(Beginning of Data)
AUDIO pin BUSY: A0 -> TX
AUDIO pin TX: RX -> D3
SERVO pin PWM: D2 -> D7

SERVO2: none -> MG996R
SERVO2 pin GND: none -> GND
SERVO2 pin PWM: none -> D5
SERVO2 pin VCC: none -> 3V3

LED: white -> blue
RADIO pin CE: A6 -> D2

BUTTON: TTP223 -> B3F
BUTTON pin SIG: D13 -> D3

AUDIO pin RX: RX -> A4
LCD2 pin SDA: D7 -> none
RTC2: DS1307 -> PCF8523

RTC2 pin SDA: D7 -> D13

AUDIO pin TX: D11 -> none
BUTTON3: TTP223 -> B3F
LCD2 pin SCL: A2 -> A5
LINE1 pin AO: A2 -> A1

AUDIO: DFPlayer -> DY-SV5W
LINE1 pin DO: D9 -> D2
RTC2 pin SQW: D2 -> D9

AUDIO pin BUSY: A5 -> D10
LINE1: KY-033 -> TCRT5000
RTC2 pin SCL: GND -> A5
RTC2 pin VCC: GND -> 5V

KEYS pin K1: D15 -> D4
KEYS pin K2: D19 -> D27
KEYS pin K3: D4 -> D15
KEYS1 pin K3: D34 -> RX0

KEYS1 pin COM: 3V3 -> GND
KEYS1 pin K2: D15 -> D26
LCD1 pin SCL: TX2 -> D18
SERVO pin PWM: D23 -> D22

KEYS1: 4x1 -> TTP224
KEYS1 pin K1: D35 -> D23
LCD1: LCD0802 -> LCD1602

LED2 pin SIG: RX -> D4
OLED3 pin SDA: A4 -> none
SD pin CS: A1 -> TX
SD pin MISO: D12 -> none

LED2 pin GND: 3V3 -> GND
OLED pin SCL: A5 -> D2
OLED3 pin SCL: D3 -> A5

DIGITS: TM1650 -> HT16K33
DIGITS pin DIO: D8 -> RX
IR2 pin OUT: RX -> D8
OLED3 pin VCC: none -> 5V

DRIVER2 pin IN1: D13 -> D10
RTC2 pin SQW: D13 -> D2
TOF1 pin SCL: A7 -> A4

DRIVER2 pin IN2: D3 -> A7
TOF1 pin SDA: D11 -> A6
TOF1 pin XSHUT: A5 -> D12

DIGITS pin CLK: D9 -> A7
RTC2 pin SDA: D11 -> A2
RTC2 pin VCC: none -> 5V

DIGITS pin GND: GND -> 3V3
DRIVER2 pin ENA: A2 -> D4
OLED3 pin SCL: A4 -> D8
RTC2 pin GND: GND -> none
(End of Data)
Starting with the line that contains "KEYS1: 4x1 -> TTP224", print every line through the end of the entries above exactly as written, both boundary lines included, and nothing else.

KEYS1: 4x1 -> TTP224
KEYS1 pin K1: D35 -> D23
LCD1: LCD0802 -> LCD1602

LED2 pin SIG: RX -> D4
OLED3 pin SDA: A4 -> none
SD pin CS: A1 -> TX
SD pin MISO: D12 -> none

LED2 pin GND: 3V3 -> GND
OLED pin SCL: A5 -> D2
OLED3 pin SCL: D3 -> A5

DIGITS: TM1650 -> HT16K33
DIGITS pin DIO: D8 -> RX
IR2 pin OUT: RX -> D8
OLED3 pin VCC: none -> 5V

DRIVER2 pin IN1: D13 -> D10
RTC2 pin SQW: D13 -> D2
TOF1 pin SCL: A7 -> A4

DRIVER2 pin IN2: D3 -> A7
TOF1 pin SDA: D11 -> A6
TOF1 pin XSHUT: A5 -> D12

DIGITS pin CLK: D9 -> A7
RTC2 pin SDA: D11 -> A2
RTC2 pin VCC: none -> 5V

DIGITS pin GND: GND -> 3V3
DRIVER2 pin ENA: A2 -> D4
OLED3 pin SCL: A4 -> D8
RTC2 pin GND: GND -> none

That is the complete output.